▸ WORK TO COMPLETE
Set down the listing word for word, beginning with its first line and continuing through the line that contains "Rania is located at coordinates (863, 548).". Include both of those lines.

** Begin STORED ROWS **

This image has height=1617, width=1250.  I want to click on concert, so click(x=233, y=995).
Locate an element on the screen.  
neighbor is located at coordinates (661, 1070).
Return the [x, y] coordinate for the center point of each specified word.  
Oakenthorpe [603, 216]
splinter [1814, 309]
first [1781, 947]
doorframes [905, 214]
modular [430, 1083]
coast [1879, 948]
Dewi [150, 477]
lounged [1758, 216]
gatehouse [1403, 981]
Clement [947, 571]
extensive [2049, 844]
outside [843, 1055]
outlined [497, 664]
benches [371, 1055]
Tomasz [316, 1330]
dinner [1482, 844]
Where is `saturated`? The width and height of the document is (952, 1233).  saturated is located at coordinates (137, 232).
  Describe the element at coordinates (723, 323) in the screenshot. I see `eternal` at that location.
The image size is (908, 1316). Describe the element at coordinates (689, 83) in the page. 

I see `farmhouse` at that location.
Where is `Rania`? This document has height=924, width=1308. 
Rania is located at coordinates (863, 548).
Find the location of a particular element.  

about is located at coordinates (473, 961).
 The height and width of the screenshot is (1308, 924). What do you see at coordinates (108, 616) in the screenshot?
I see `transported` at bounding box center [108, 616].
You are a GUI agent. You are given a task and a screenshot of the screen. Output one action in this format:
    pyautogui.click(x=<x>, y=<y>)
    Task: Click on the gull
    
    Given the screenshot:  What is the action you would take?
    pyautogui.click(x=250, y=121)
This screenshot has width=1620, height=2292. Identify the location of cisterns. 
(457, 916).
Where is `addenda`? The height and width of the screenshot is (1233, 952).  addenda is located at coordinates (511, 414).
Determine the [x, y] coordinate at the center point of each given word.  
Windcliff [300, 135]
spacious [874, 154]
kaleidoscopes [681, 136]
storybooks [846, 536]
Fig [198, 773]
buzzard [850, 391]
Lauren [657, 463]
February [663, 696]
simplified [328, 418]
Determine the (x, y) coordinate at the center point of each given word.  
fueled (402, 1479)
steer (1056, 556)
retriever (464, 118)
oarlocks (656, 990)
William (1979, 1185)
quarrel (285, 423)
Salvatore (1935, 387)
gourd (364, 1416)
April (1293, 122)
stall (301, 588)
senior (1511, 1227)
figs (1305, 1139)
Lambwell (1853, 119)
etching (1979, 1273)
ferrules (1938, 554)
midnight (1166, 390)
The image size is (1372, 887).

** End STORED ROWS **

▸ COMPLETED TASK
This image has height=1617, width=1250.  I want to click on concert, so click(x=233, y=995).
Locate an element on the screen.  
neighbor is located at coordinates (661, 1070).
Return the [x, y] coordinate for the center point of each specified word.  
Oakenthorpe [603, 216]
splinter [1814, 309]
first [1781, 947]
doorframes [905, 214]
modular [430, 1083]
coast [1879, 948]
Dewi [150, 477]
lounged [1758, 216]
gatehouse [1403, 981]
Clement [947, 571]
extensive [2049, 844]
outside [843, 1055]
outlined [497, 664]
benches [371, 1055]
Tomasz [316, 1330]
dinner [1482, 844]
Where is `saturated`? The width and height of the document is (952, 1233).  saturated is located at coordinates (137, 232).
  Describe the element at coordinates (723, 323) in the screenshot. I see `eternal` at that location.
The image size is (908, 1316). Describe the element at coordinates (689, 83) in the page. 

I see `farmhouse` at that location.
Where is `Rania`? This document has height=924, width=1308. 
Rania is located at coordinates (863, 548).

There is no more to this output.